[Stored data]
--- START ---

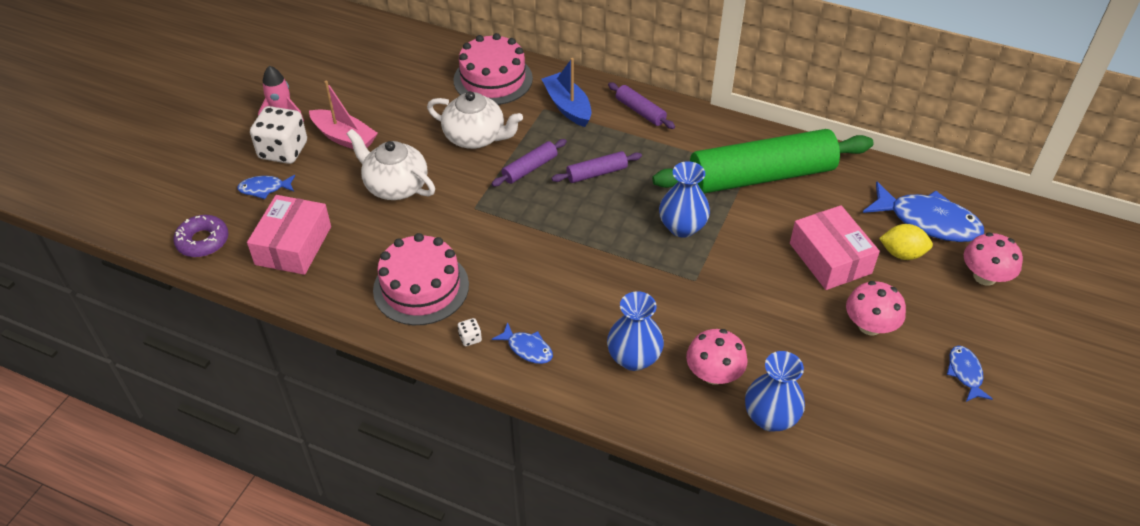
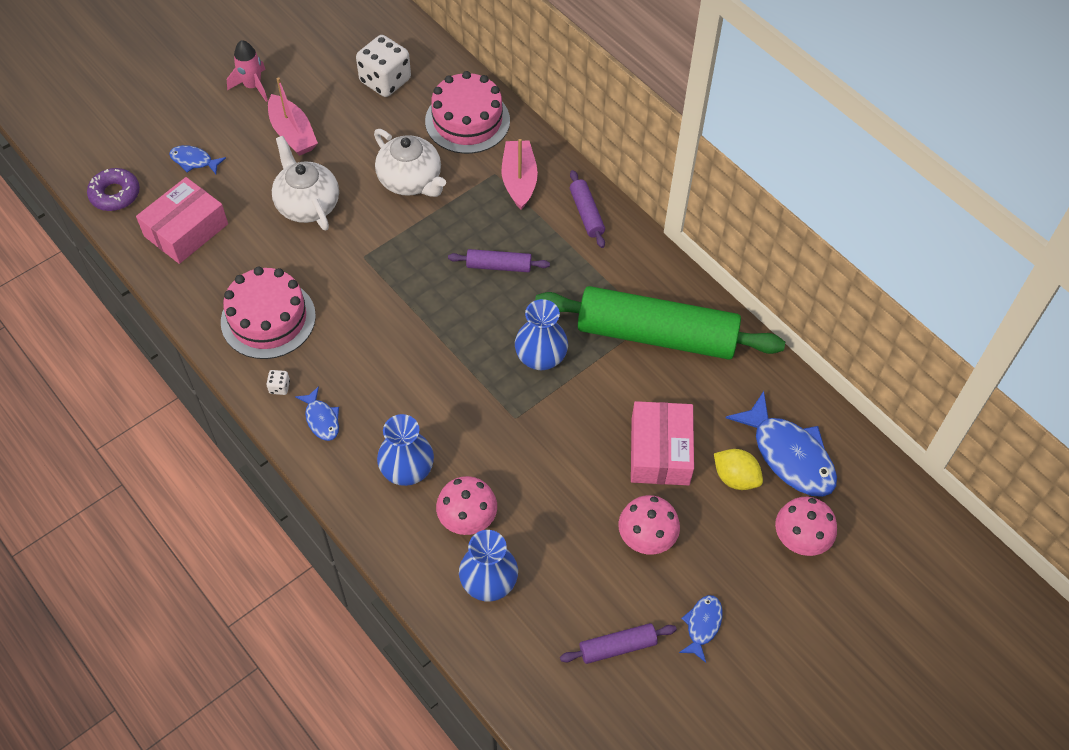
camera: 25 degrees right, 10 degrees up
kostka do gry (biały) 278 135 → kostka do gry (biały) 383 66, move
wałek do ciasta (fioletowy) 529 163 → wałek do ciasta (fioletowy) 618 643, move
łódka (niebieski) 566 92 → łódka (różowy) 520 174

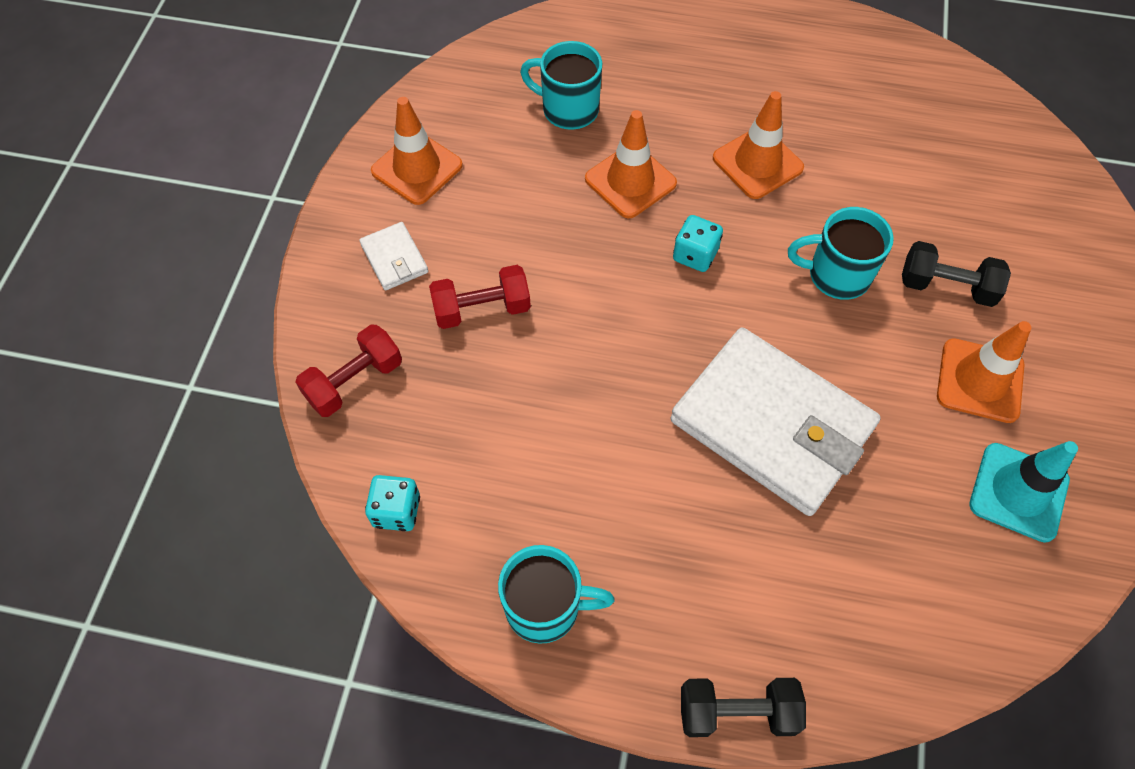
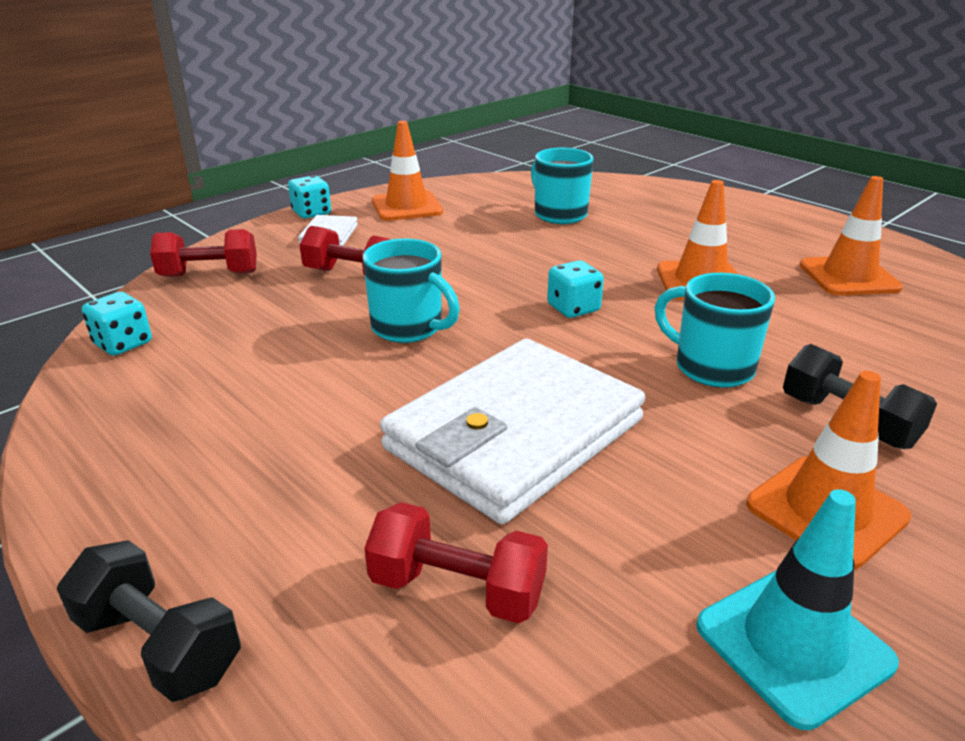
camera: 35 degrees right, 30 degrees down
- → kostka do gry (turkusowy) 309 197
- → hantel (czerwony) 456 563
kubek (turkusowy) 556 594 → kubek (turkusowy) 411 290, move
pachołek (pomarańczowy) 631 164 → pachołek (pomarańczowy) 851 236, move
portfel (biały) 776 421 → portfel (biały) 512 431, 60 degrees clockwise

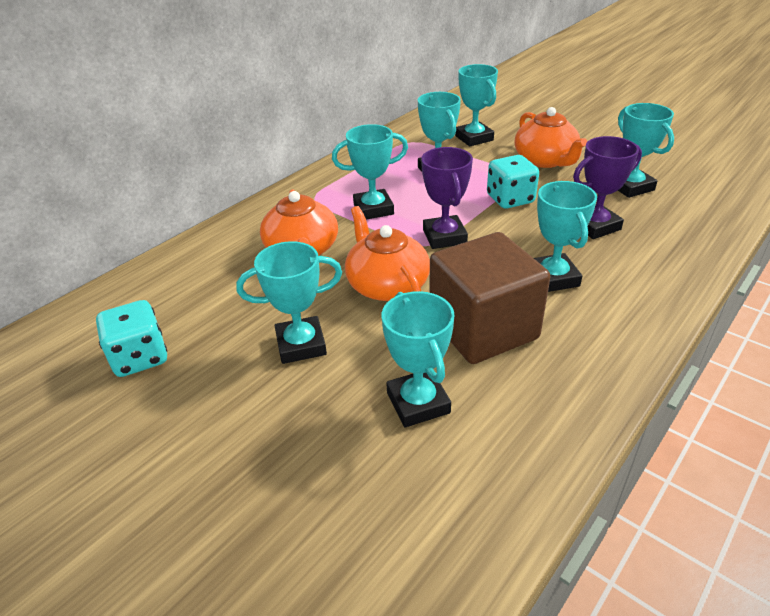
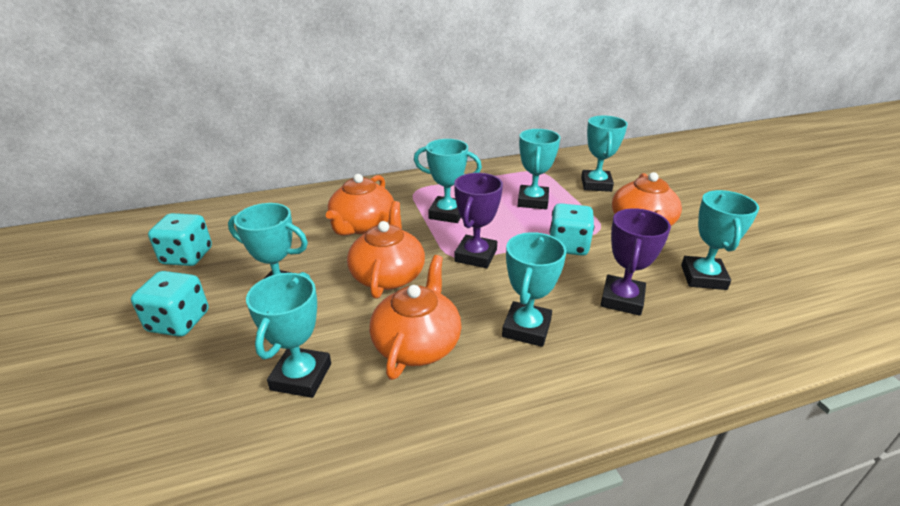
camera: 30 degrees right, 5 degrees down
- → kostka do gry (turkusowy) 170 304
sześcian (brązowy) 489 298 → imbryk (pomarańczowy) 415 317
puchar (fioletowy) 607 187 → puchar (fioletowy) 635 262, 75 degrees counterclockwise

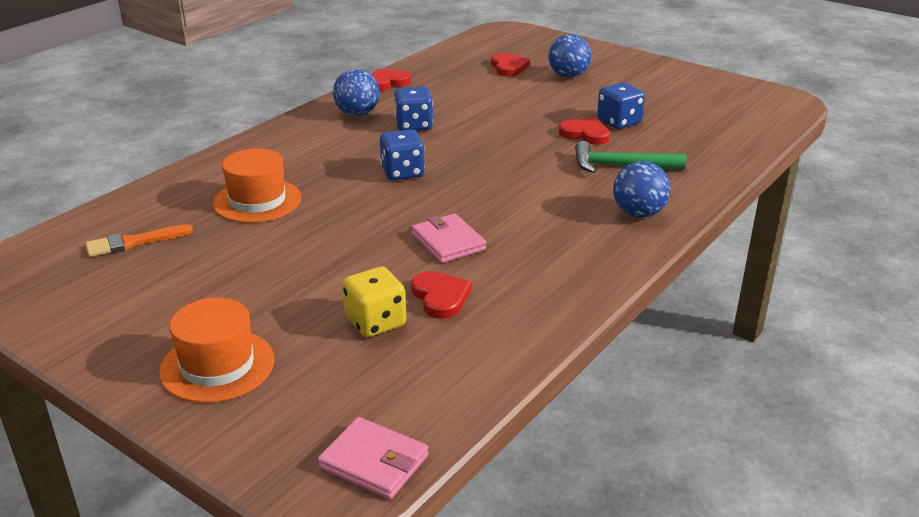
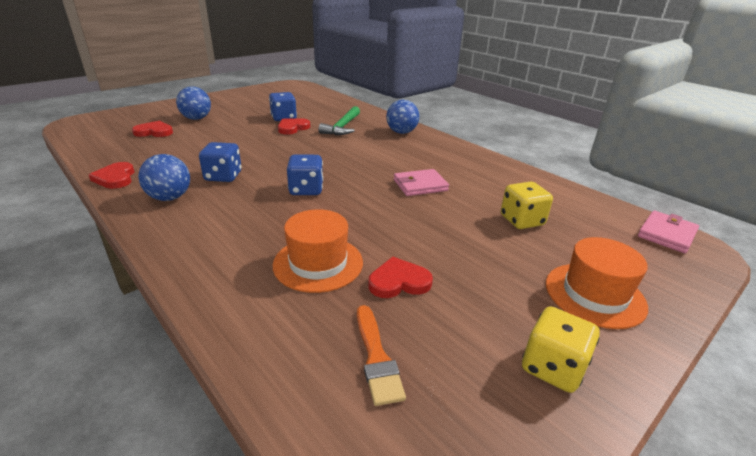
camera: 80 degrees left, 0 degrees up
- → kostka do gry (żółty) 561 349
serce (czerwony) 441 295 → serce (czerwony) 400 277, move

--- END ---

* WHAT YOU SHOULD DO:
Please set down the records exactly, and keep every image out of the copy.

* YOUR RESPONSE:
camera: 25 degrees right, 10 degrees up
kostka do gry (biały) 278 135 → kostka do gry (biały) 383 66, move
wałek do ciasta (fioletowy) 529 163 → wałek do ciasta (fioletowy) 618 643, move
łódka (niebieski) 566 92 → łódka (różowy) 520 174

camera: 35 degrees right, 30 degrees down
- → kostka do gry (turkusowy) 309 197
- → hantel (czerwony) 456 563
kubek (turkusowy) 556 594 → kubek (turkusowy) 411 290, move
pachołek (pomarańczowy) 631 164 → pachołek (pomarańczowy) 851 236, move
portfel (biały) 776 421 → portfel (biały) 512 431, 60 degrees clockwise

camera: 30 degrees right, 5 degrees down
- → kostka do gry (turkusowy) 170 304
sześcian (brązowy) 489 298 → imbryk (pomarańczowy) 415 317
puchar (fioletowy) 607 187 → puchar (fioletowy) 635 262, 75 degrees counterclockwise

camera: 80 degrees left, 0 degrees up
- → kostka do gry (żółty) 561 349
serce (czerwony) 441 295 → serce (czerwony) 400 277, move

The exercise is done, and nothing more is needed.